(Supplied data):
* * *

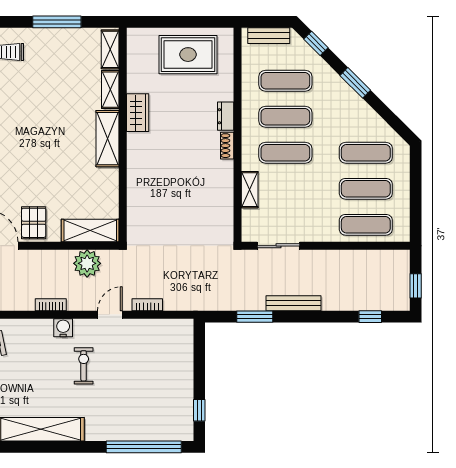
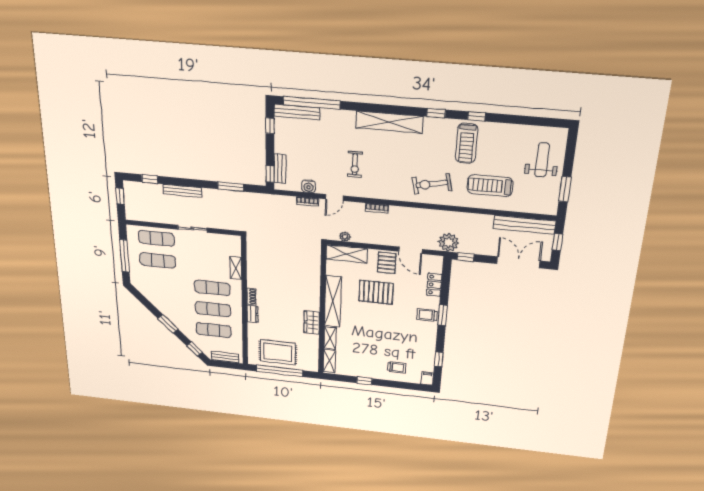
window: (57, 22) -> (364, 381), width x0.46
window: (185, 22) -> (279, 371), added
shelving: (108, 139) -> (333, 301), width x1.47
exercise mat: (366, 153) -> (159, 282), removed
pallet: (46, 174) -> (376, 292), added
window: (416, 191) -> (125, 256), added
sliding door: (278, 246) -> (192, 229), moved
plant: (87, 263) -> (345, 237), width x0.53, depth x0.53
bench: (294, 303) -> (182, 191), moved
water cooler: (63, 328) -> (309, 186), moved
window: (199, 341) -> (270, 174), added
bench: (186, 350) -> (280, 169), added
bench: (163, 433) -> (297, 112), added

* * *

(Required work):
Show all lines of the material in which the word "bench" can be found.

(Result for this exercise):
bench: (294, 303) -> (182, 191), moved
bench: (186, 350) -> (280, 169), added
bench: (163, 433) -> (297, 112), added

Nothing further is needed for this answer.